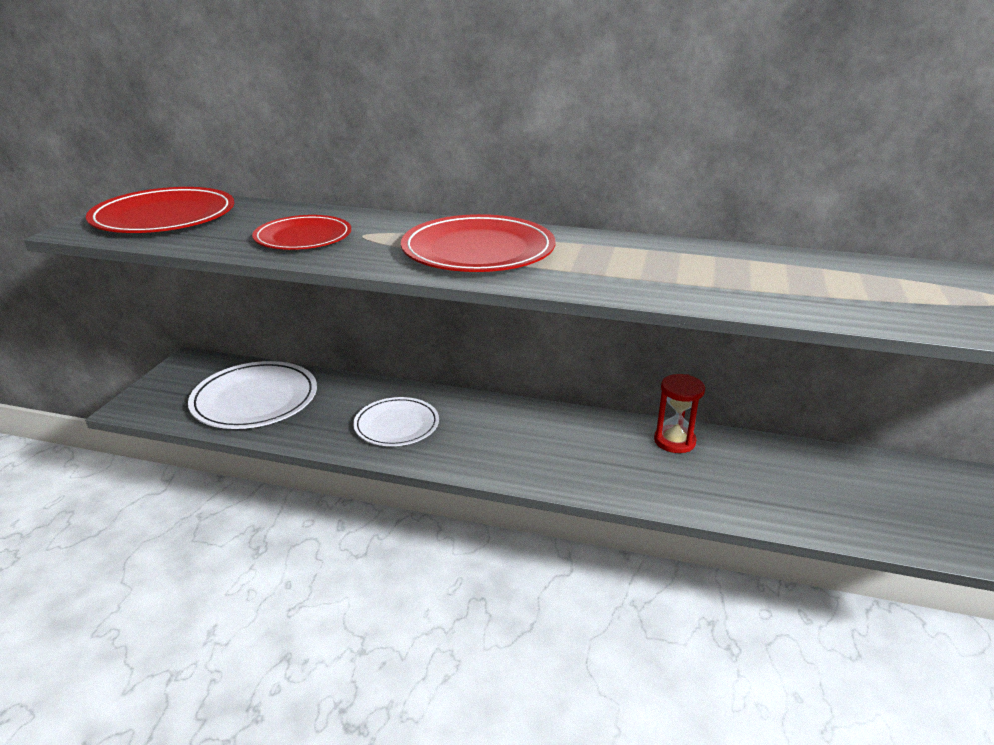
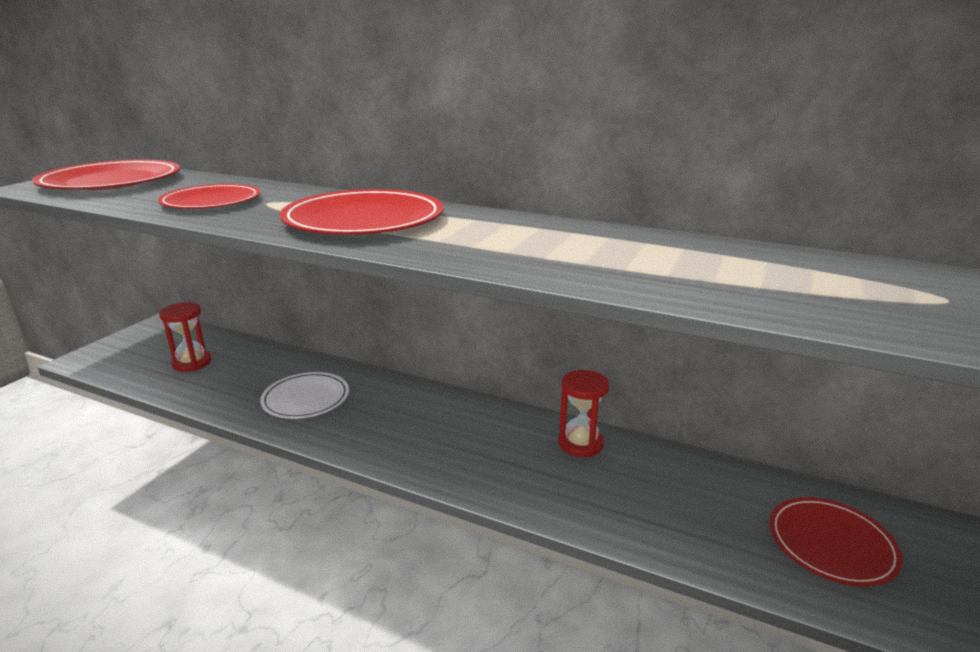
camera: 10 degrees right, 5 degrees down
(255, 399) = (192, 363): white plate -> red hourglass
(907, 502) = (831, 544): none -> red plate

Aim of the exercise:
Please show every line of the material that contains the string "plate".

Solution to this exercise:
(255, 399) = (192, 363): white plate -> red hourglass
(907, 502) = (831, 544): none -> red plate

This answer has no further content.